What is expected: What is needed is the full listing written out exactly, minus the pictures.
++++ Input material ++++
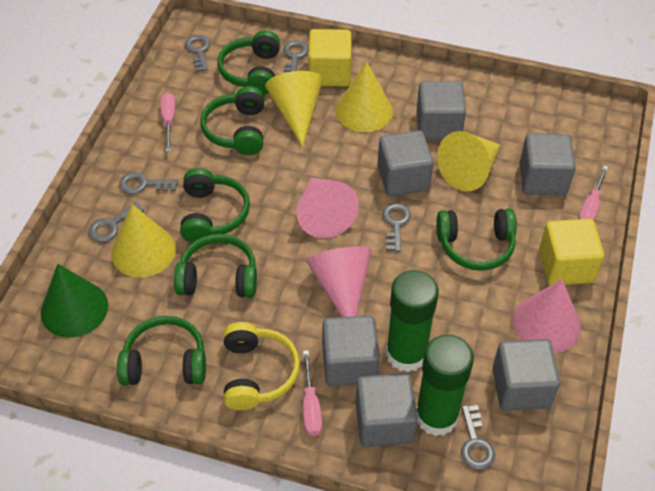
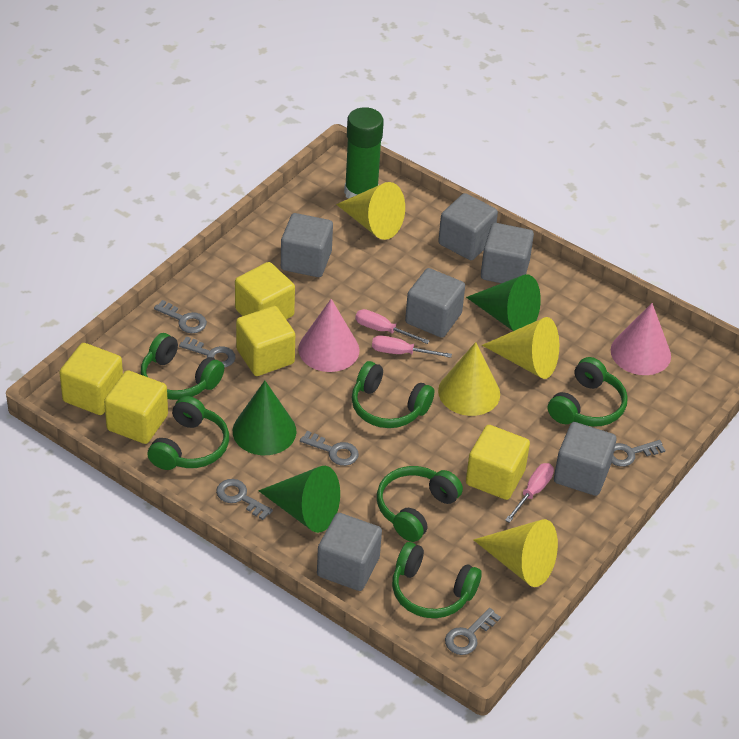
green cone: 1 -> 3
green glue stick: 2 -> 1
pink cone: 3 -> 2
yellow cube: 2 -> 5
yellow headphones: 1 -> 0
++++
Written response:
green cone: 1 -> 3
green glue stick: 2 -> 1
pink cone: 3 -> 2
yellow cube: 2 -> 5
yellow headphones: 1 -> 0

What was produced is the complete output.